**EXERCISE**
Could you output exactly the lines from the one containing "R201: 1k (NET3, NET9) -> none" through the end of the records below, and nothing more?

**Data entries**
___
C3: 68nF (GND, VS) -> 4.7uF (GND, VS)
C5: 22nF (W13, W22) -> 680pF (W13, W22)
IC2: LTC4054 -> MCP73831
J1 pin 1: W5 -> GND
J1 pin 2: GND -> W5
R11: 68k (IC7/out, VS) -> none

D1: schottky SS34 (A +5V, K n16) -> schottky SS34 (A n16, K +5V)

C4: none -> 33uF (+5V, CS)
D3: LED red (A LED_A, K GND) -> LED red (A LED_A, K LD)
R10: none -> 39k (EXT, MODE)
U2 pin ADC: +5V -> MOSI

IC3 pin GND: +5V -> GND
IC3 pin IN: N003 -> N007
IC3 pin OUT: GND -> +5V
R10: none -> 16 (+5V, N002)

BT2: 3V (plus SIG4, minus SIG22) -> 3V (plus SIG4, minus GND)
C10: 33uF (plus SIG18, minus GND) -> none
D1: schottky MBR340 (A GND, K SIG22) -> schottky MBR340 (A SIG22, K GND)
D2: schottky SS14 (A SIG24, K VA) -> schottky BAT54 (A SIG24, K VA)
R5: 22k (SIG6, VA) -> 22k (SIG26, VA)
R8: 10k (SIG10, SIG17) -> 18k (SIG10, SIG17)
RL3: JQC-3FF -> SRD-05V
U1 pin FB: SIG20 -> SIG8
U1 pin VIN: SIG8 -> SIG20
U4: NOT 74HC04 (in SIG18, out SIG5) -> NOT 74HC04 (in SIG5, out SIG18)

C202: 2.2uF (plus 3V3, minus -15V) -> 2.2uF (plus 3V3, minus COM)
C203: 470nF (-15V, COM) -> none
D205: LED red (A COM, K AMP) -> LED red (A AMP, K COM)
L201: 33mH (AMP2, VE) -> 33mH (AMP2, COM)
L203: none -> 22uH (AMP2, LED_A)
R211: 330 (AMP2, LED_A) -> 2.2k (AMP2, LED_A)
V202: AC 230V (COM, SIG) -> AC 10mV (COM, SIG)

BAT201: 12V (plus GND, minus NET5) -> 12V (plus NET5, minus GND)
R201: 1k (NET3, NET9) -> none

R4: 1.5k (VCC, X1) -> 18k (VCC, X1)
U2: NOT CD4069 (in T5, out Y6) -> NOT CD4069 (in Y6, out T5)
___
**SOLVED PROBLEM**
R201: 1k (NET3, NET9) -> none

R4: 1.5k (VCC, X1) -> 18k (VCC, X1)
U2: NOT CD4069 (in T5, out Y6) -> NOT CD4069 (in Y6, out T5)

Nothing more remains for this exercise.